── Data ──

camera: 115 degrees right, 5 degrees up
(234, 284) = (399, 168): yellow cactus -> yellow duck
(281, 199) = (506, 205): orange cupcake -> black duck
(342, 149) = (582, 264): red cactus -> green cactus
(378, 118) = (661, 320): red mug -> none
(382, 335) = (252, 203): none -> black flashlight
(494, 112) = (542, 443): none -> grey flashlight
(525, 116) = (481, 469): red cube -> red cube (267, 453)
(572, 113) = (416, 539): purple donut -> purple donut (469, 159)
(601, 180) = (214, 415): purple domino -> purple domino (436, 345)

───

*Action item*
Reproduce the full block of data exactly, omitting nothing.

*Task result*
camera: 115 degrees right, 5 degrees up
(234, 284) = (399, 168): yellow cactus -> yellow duck
(281, 199) = (506, 205): orange cupcake -> black duck
(342, 149) = (582, 264): red cactus -> green cactus
(378, 118) = (661, 320): red mug -> none
(382, 335) = (252, 203): none -> black flashlight
(494, 112) = (542, 443): none -> grey flashlight
(525, 116) = (481, 469): red cube -> red cube (267, 453)
(572, 113) = (416, 539): purple donut -> purple donut (469, 159)
(601, 180) = (214, 415): purple domino -> purple domino (436, 345)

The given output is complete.